Work to be completed: The required output is the line with "studio9.odt: [577,209,619,262] ->" and each line that follows it to the end of the entries below, copied exactly and with nothing added.

Dataset entries:

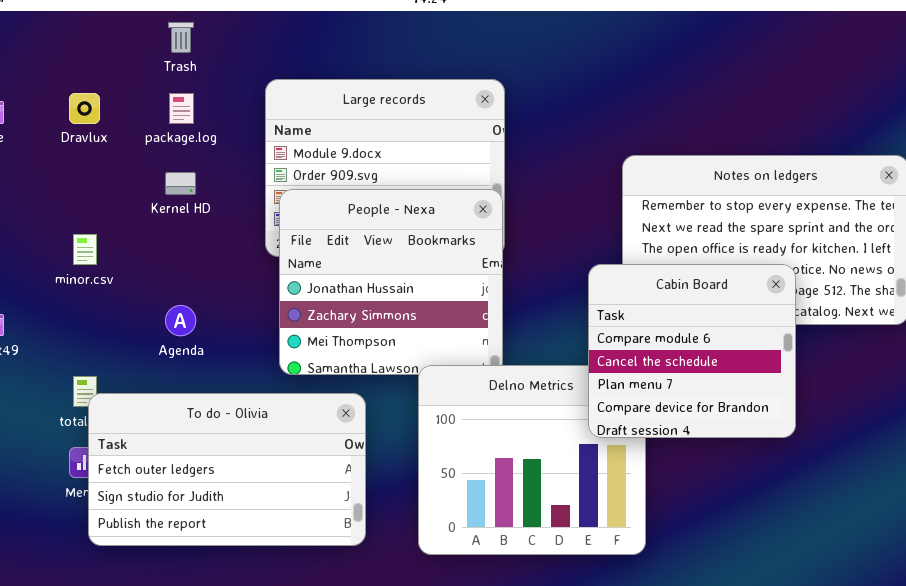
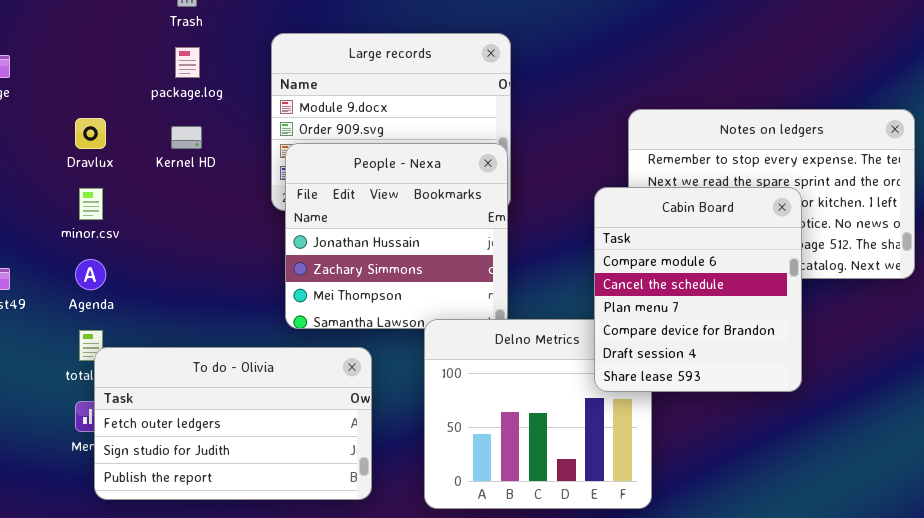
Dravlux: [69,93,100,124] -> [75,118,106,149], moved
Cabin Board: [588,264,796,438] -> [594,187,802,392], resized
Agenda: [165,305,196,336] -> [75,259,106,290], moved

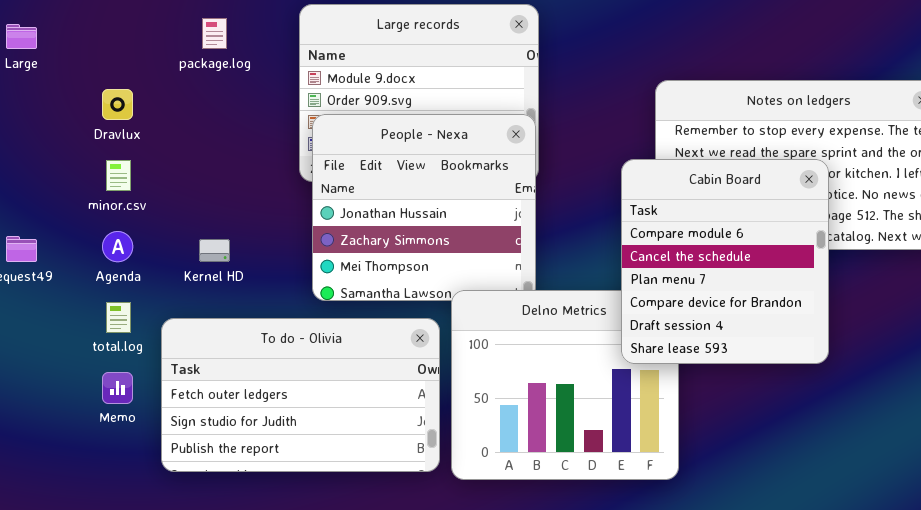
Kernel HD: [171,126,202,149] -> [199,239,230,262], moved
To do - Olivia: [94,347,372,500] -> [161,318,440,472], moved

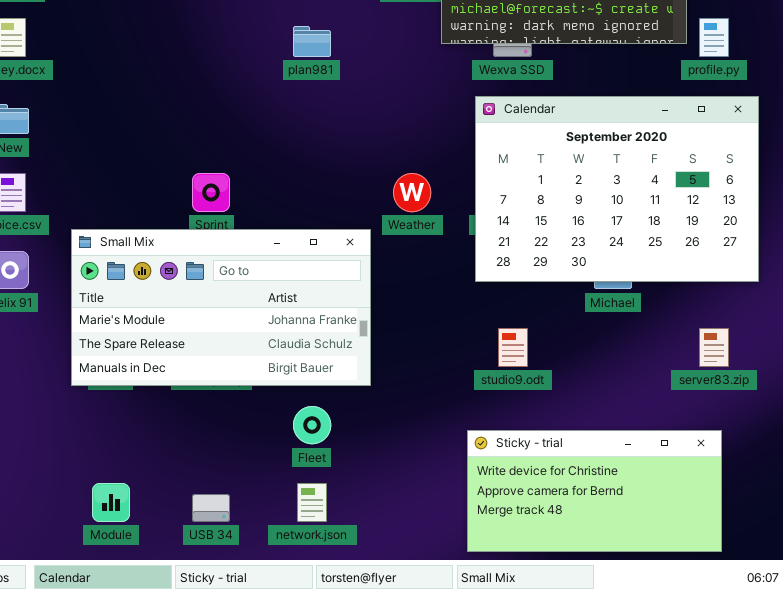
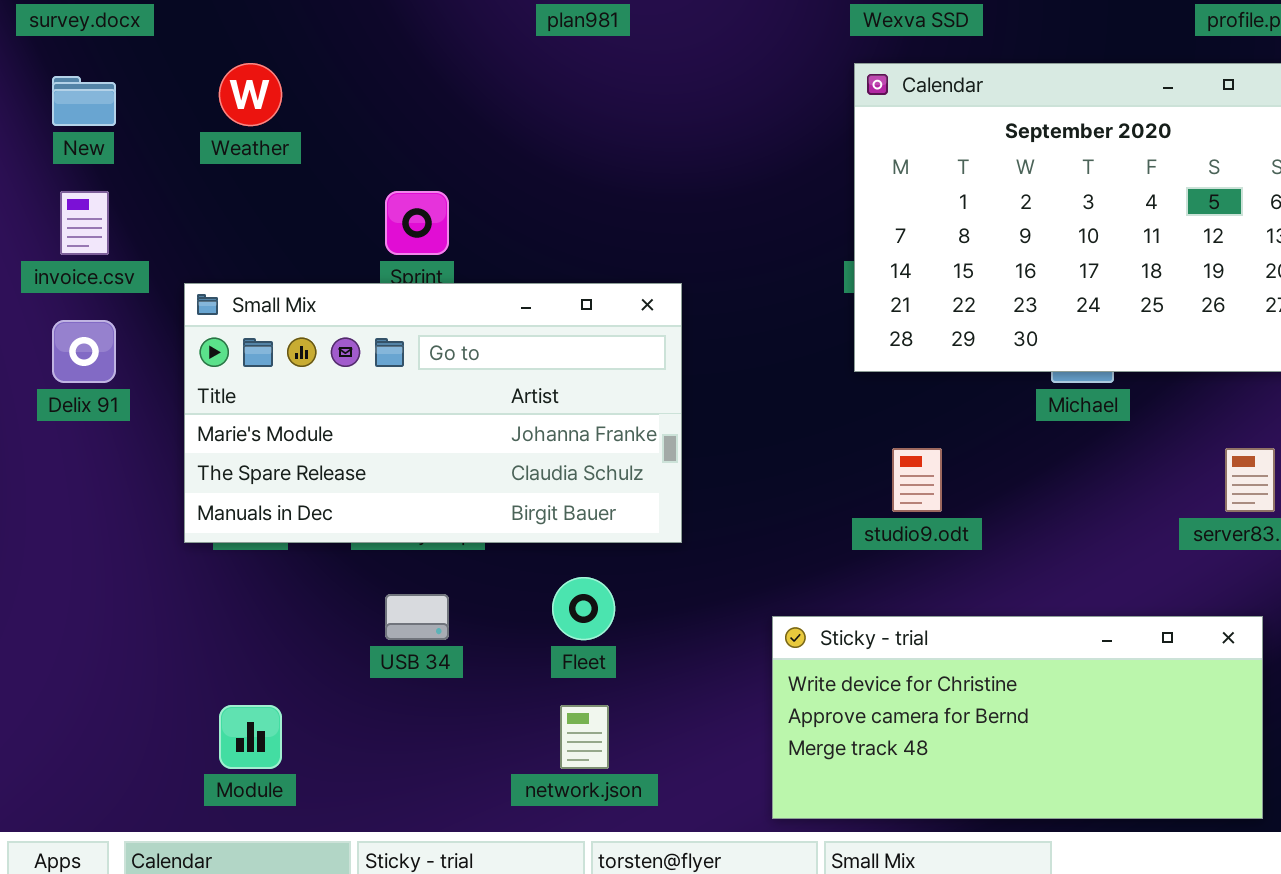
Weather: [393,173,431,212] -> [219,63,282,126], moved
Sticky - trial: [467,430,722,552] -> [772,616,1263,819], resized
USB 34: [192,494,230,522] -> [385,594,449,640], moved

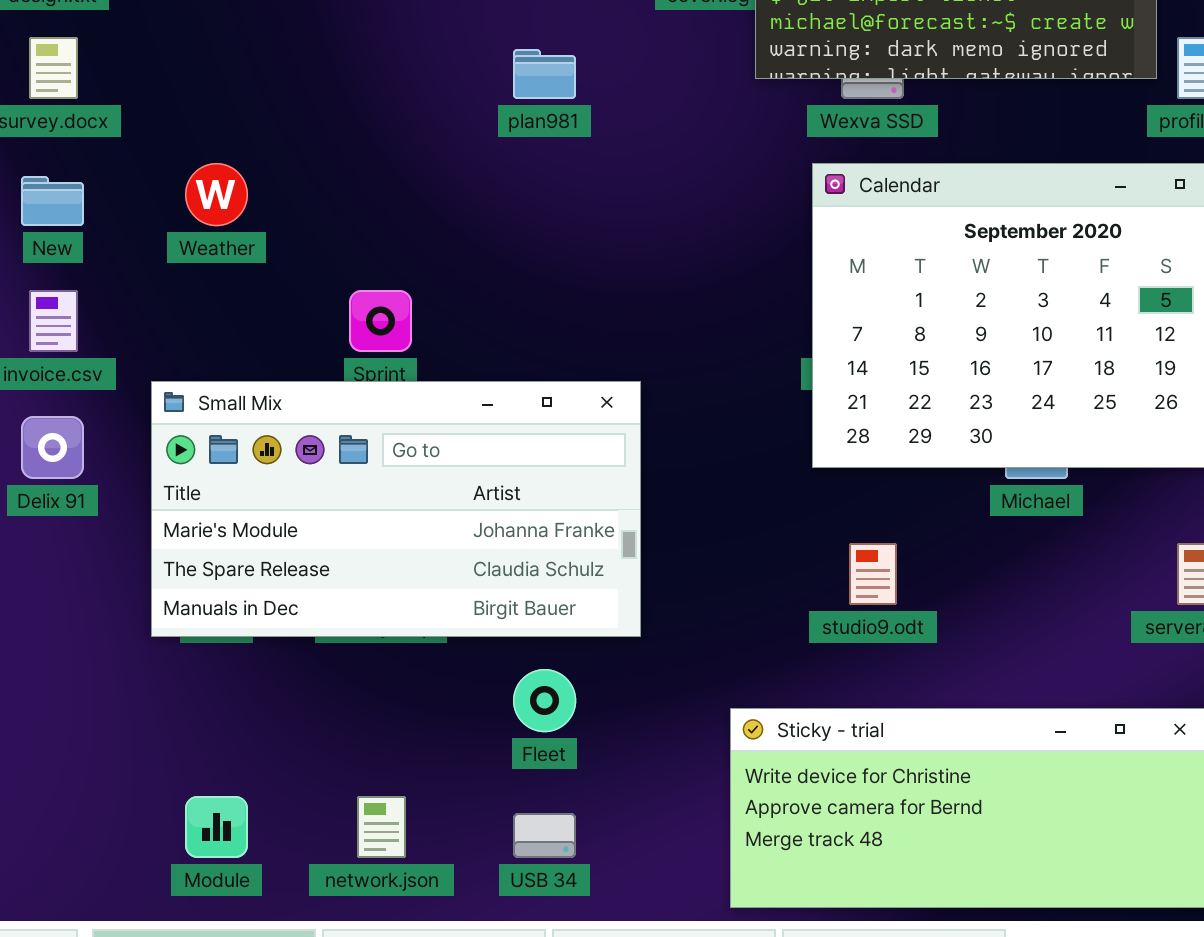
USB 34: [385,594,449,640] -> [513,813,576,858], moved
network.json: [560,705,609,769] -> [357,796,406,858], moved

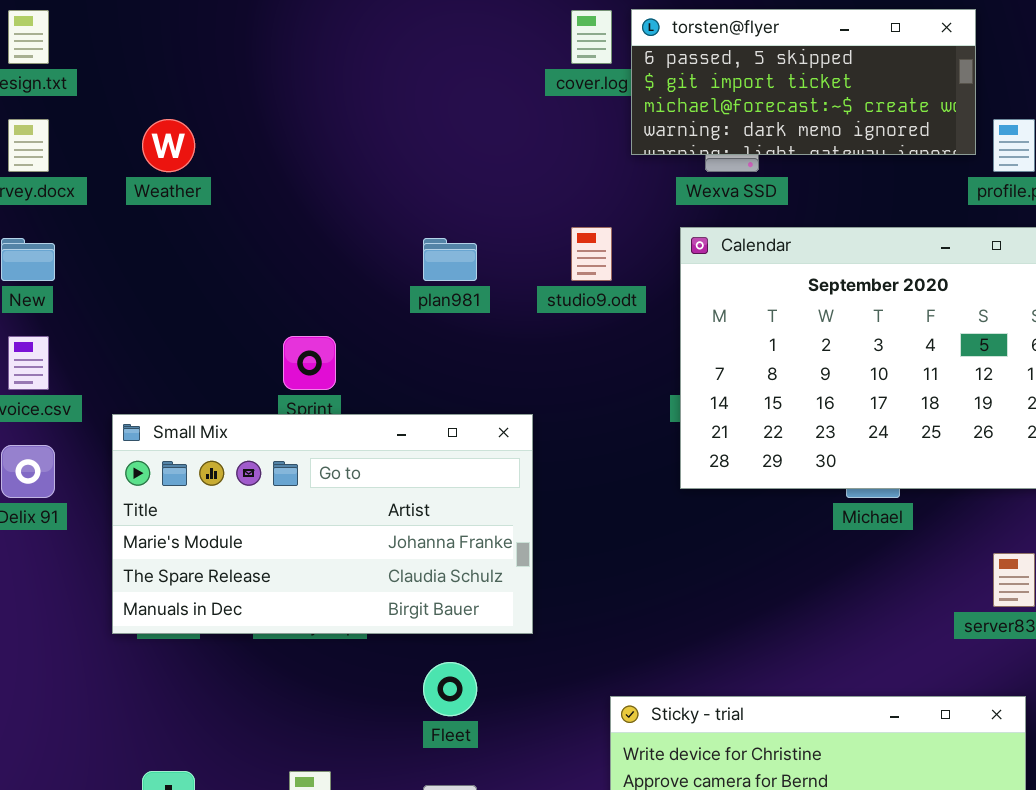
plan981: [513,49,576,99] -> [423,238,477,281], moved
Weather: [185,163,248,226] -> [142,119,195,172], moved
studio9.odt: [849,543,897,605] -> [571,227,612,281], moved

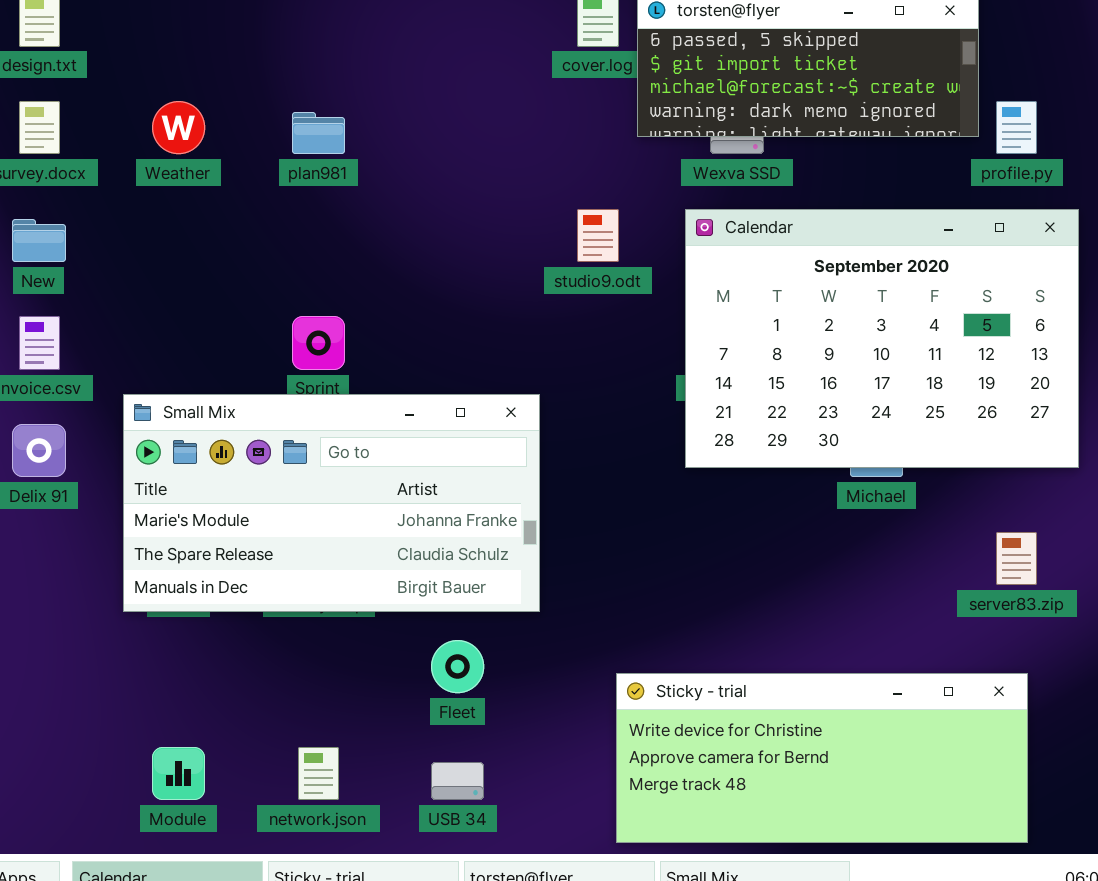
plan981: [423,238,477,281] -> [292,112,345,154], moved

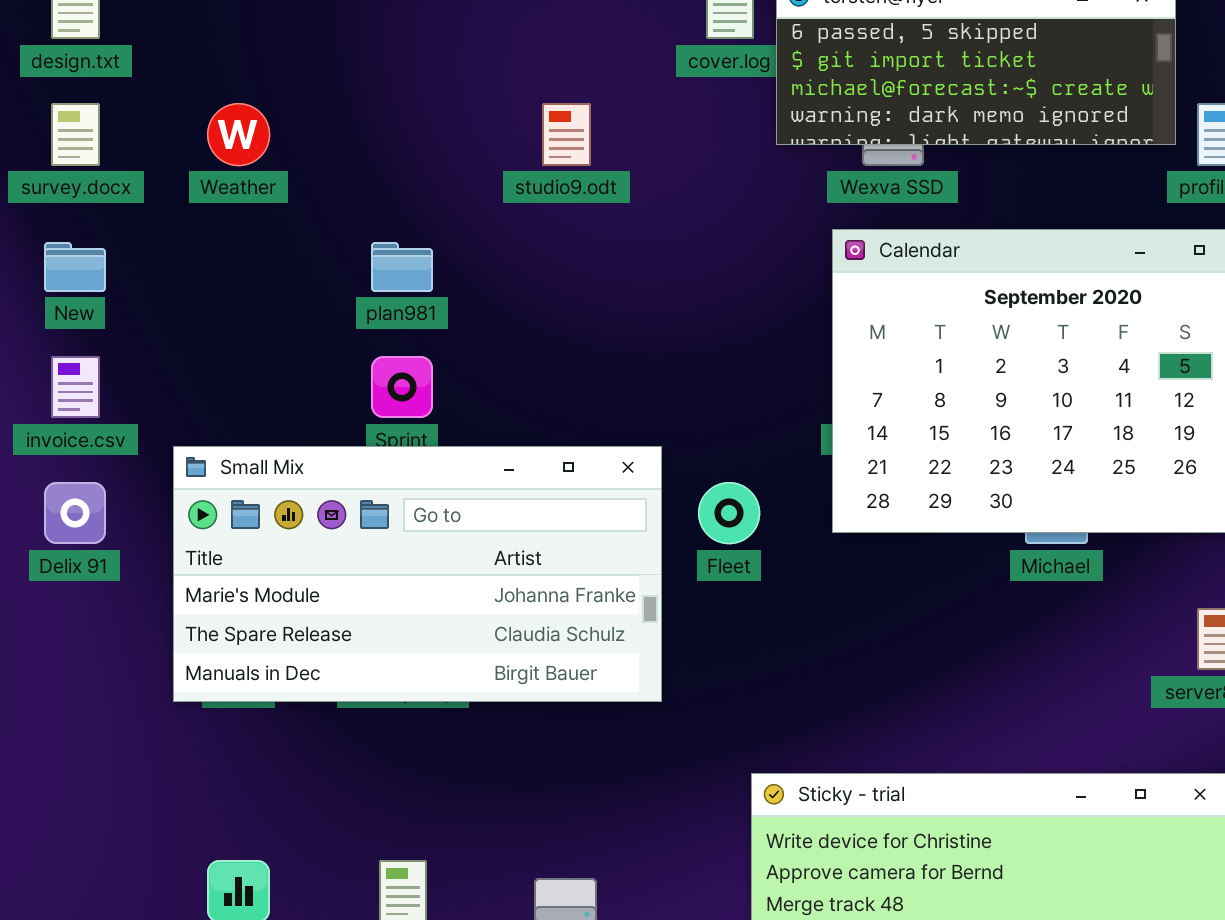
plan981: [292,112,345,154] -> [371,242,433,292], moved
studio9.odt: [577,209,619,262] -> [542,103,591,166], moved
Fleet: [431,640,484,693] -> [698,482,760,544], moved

Reply to the task:
studio9.odt: [577,209,619,262] -> [542,103,591,166], moved
Fleet: [431,640,484,693] -> [698,482,760,544], moved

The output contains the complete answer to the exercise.